**Structured diff data**

****************************************

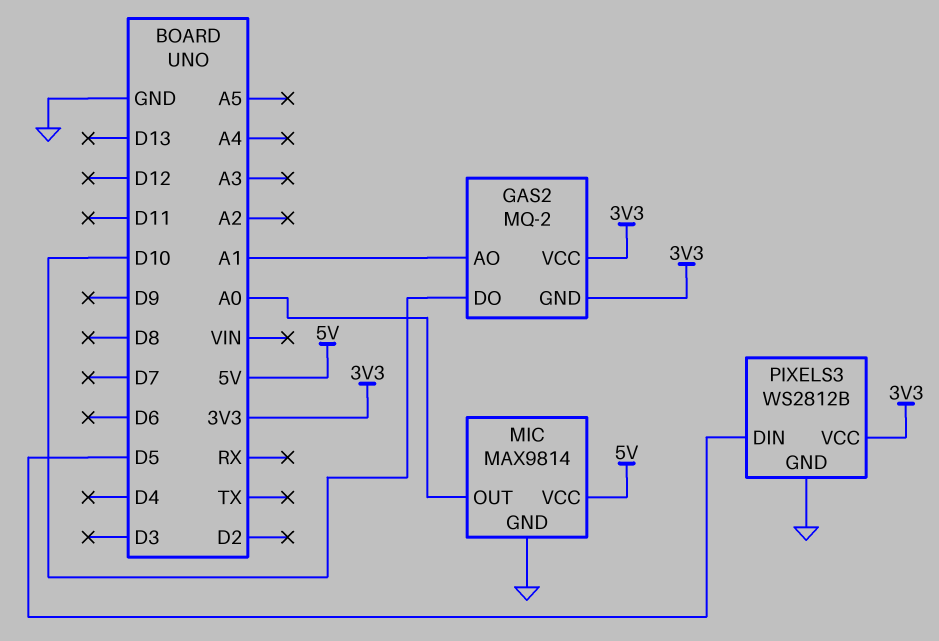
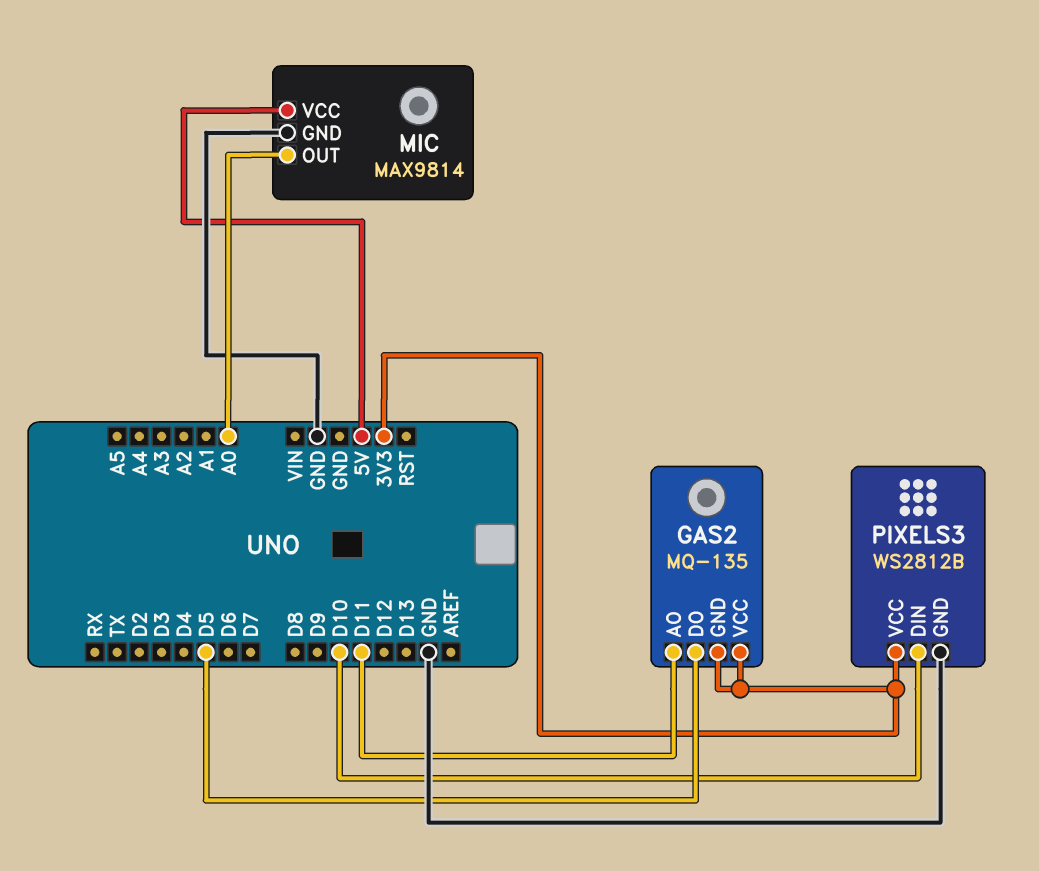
GAS2: MQ-2 -> MQ-135
GAS2 pin AO: A1 -> D11
GAS2 pin DO: D10 -> D5
PIXELS3 pin DIN: D5 -> D10

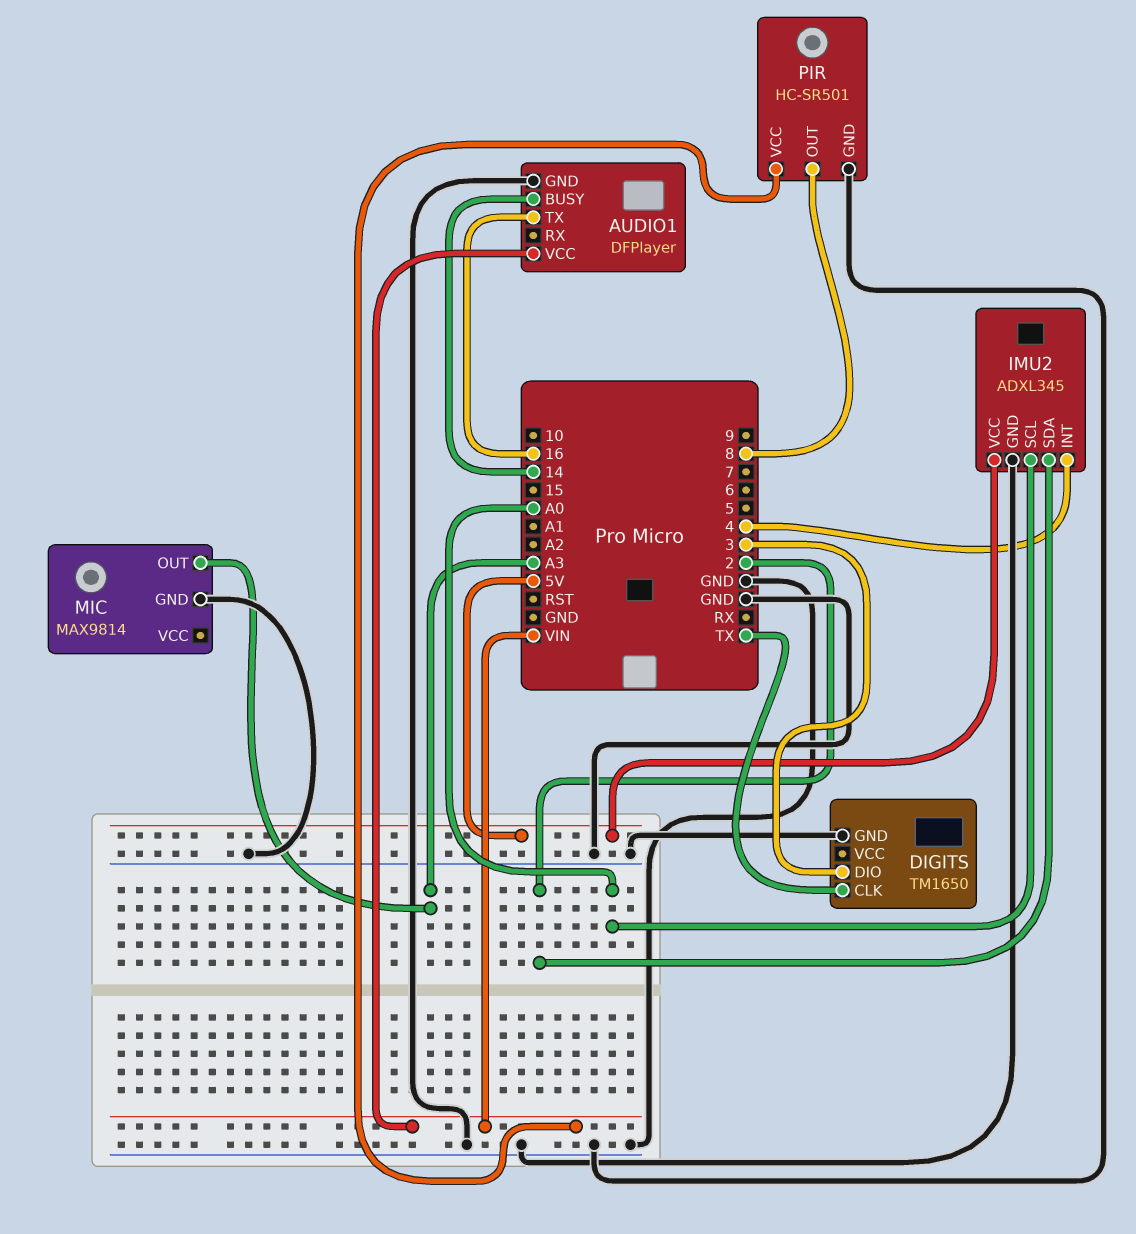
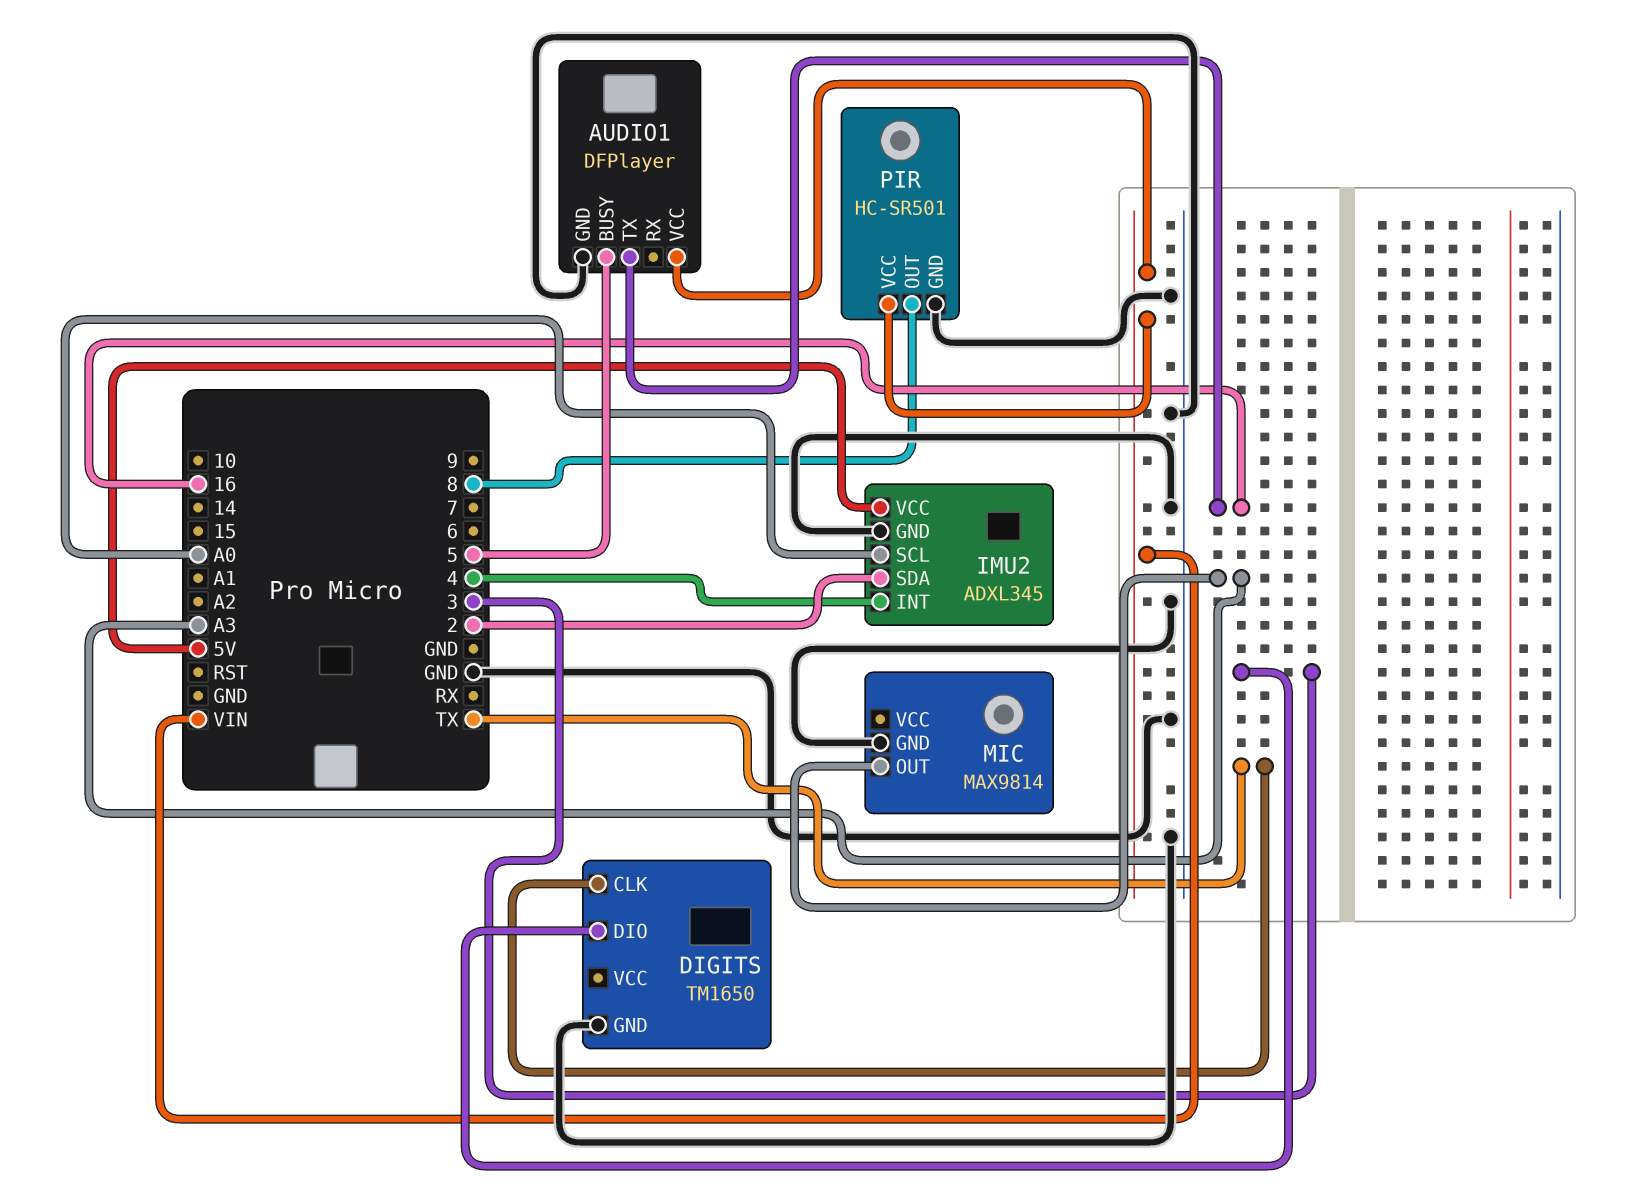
AUDIO1 pin BUSY: 14 -> 5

****************************************

**TRY IT**
Return all of the data exactly as written, and drop the pictures.

**RESPONSE**
GAS2: MQ-2 -> MQ-135
GAS2 pin AO: A1 -> D11
GAS2 pin DO: D10 -> D5
PIXELS3 pin DIN: D5 -> D10

AUDIO1 pin BUSY: 14 -> 5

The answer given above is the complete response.